◆ REQUIRED WORK: Your task is to retype every entry exactly, omitting nothing.

◆ Extracted records:
+ + + + +

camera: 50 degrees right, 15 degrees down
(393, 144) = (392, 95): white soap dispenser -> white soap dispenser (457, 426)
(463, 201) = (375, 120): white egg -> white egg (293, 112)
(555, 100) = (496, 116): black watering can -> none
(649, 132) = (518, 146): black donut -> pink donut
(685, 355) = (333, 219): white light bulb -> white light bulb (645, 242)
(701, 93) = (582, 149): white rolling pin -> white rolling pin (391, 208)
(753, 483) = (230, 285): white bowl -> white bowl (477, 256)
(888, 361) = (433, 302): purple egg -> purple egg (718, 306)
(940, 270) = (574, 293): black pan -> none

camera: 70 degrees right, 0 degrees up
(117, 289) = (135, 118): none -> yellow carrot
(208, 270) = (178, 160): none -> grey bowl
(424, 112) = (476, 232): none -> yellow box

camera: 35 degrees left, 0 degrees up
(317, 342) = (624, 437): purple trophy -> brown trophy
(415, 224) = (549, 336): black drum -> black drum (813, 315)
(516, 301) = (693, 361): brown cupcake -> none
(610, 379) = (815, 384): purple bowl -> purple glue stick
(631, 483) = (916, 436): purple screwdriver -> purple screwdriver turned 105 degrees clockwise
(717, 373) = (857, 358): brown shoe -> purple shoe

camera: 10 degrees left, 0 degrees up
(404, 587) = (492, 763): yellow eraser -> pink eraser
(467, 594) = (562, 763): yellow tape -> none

+ + + + +

◆ RESULT OF THE TASK:
camera: 50 degrees right, 15 degrees down
(393, 144) = (392, 95): white soap dispenser -> white soap dispenser (457, 426)
(463, 201) = (375, 120): white egg -> white egg (293, 112)
(555, 100) = (496, 116): black watering can -> none
(649, 132) = (518, 146): black donut -> pink donut
(685, 355) = (333, 219): white light bulb -> white light bulb (645, 242)
(701, 93) = (582, 149): white rolling pin -> white rolling pin (391, 208)
(753, 483) = (230, 285): white bowl -> white bowl (477, 256)
(888, 361) = (433, 302): purple egg -> purple egg (718, 306)
(940, 270) = (574, 293): black pan -> none

camera: 70 degrees right, 0 degrees up
(117, 289) = (135, 118): none -> yellow carrot
(208, 270) = (178, 160): none -> grey bowl
(424, 112) = (476, 232): none -> yellow box

camera: 35 degrees left, 0 degrees up
(317, 342) = (624, 437): purple trophy -> brown trophy
(415, 224) = (549, 336): black drum -> black drum (813, 315)
(516, 301) = (693, 361): brown cupcake -> none
(610, 379) = (815, 384): purple bowl -> purple glue stick
(631, 483) = (916, 436): purple screwdriver -> purple screwdriver turned 105 degrees clockwise
(717, 373) = (857, 358): brown shoe -> purple shoe

camera: 10 degrees left, 0 degrees up
(404, 587) = (492, 763): yellow eraser -> pink eraser
(467, 594) = (562, 763): yellow tape -> none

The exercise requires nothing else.